▶ _Prompt_:
Omit the pictures from the listing below and print every remaining entry verbatim.

▶ _Extracted records_:
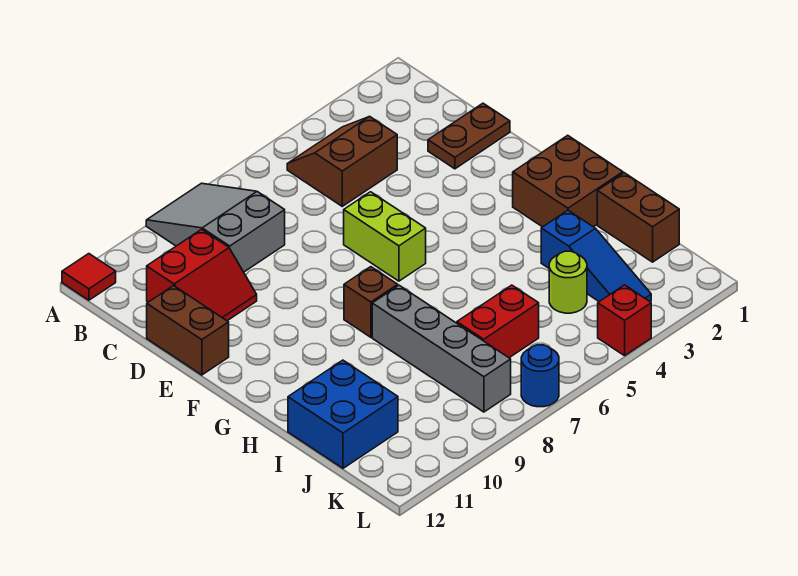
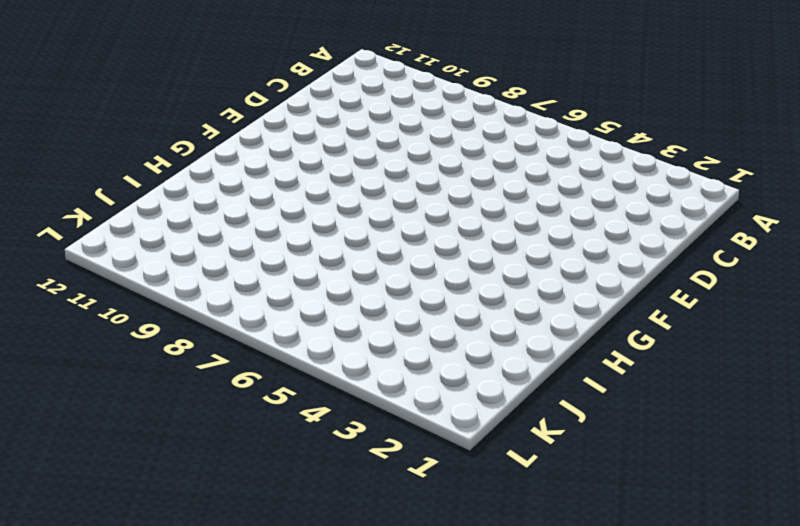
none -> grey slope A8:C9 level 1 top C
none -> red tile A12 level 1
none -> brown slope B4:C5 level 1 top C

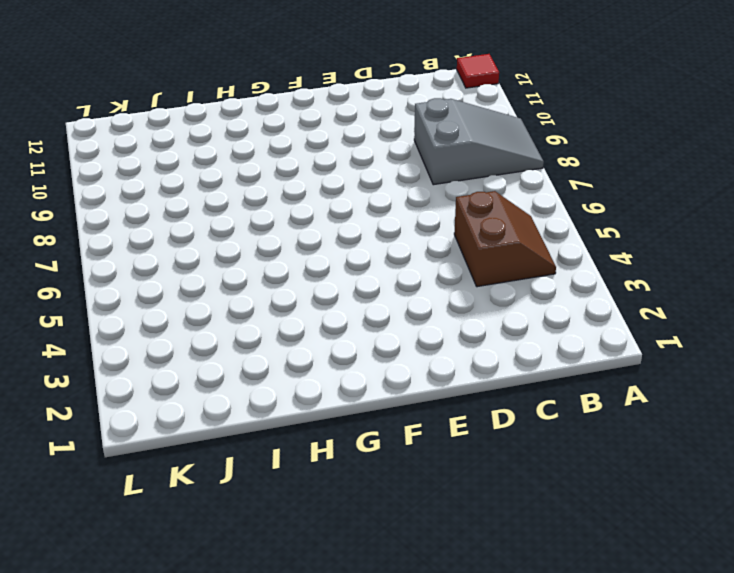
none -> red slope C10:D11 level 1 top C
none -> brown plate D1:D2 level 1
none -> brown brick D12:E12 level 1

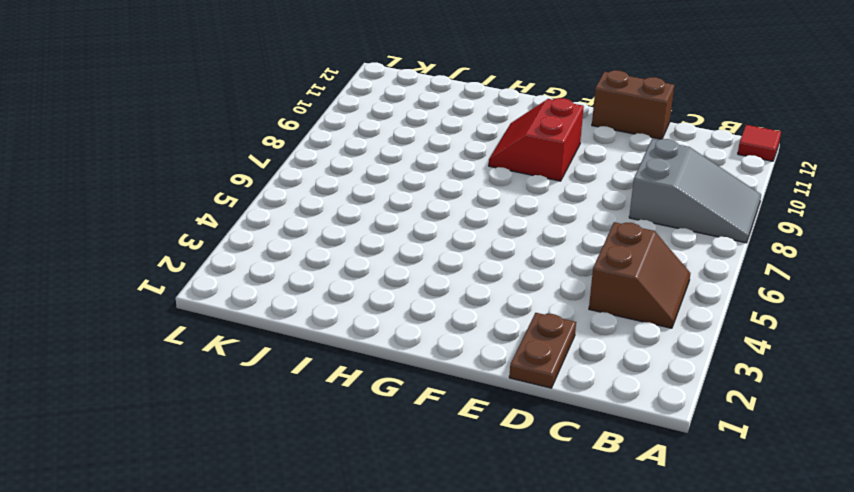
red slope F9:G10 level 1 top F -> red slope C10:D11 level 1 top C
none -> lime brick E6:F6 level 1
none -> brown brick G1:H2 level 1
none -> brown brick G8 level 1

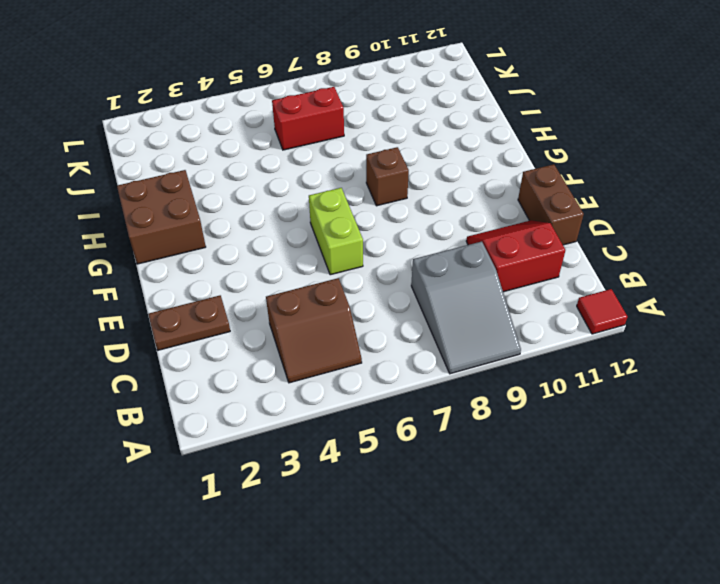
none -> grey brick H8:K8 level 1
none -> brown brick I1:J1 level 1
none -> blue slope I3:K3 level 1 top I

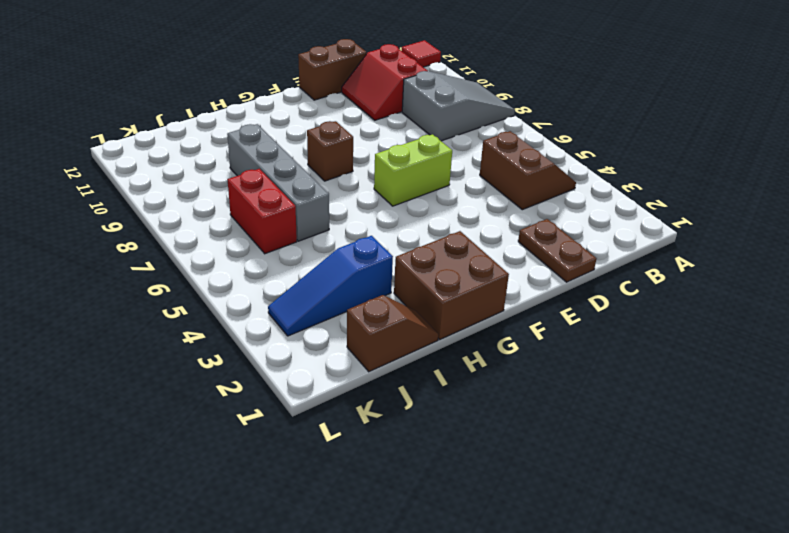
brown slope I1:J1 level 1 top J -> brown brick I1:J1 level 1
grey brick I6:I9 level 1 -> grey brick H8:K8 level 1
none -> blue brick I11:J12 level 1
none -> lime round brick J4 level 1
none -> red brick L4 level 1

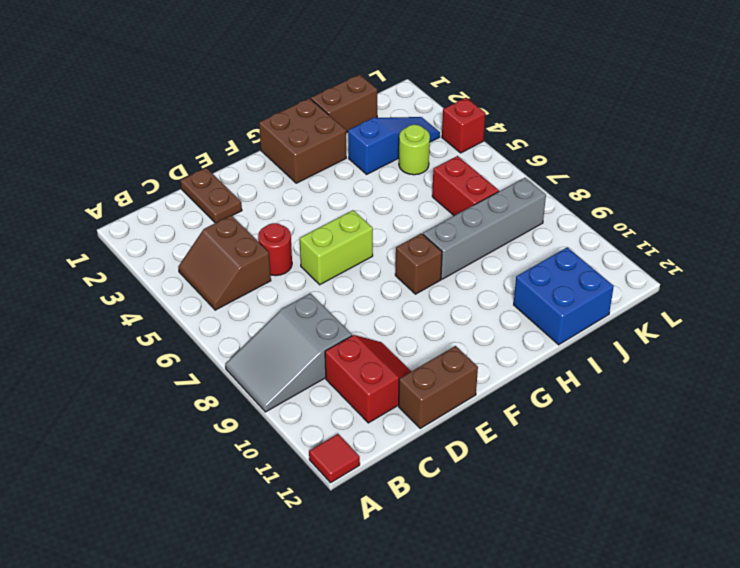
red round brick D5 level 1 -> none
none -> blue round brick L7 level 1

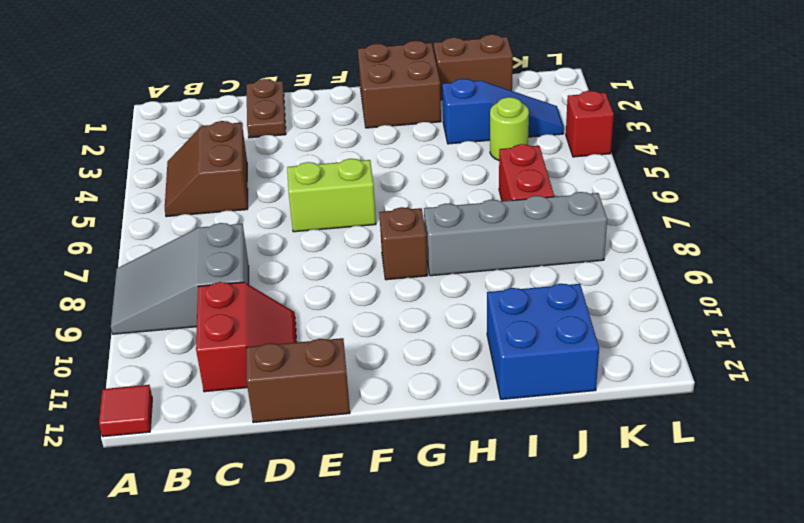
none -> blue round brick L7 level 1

▶ _Answer to this task_:
none -> grey slope A8:C9 level 1 top C
none -> red tile A12 level 1
none -> brown slope B4:C5 level 1 top C

none -> red slope C10:D11 level 1 top C
none -> brown plate D1:D2 level 1
none -> brown brick D12:E12 level 1

red slope F9:G10 level 1 top F -> red slope C10:D11 level 1 top C
none -> lime brick E6:F6 level 1
none -> brown brick G1:H2 level 1
none -> brown brick G8 level 1

none -> grey brick H8:K8 level 1
none -> brown brick I1:J1 level 1
none -> blue slope I3:K3 level 1 top I

brown slope I1:J1 level 1 top J -> brown brick I1:J1 level 1
grey brick I6:I9 level 1 -> grey brick H8:K8 level 1
none -> blue brick I11:J12 level 1
none -> lime round brick J4 level 1
none -> red brick L4 level 1

red round brick D5 level 1 -> none
none -> blue round brick L7 level 1

none -> blue round brick L7 level 1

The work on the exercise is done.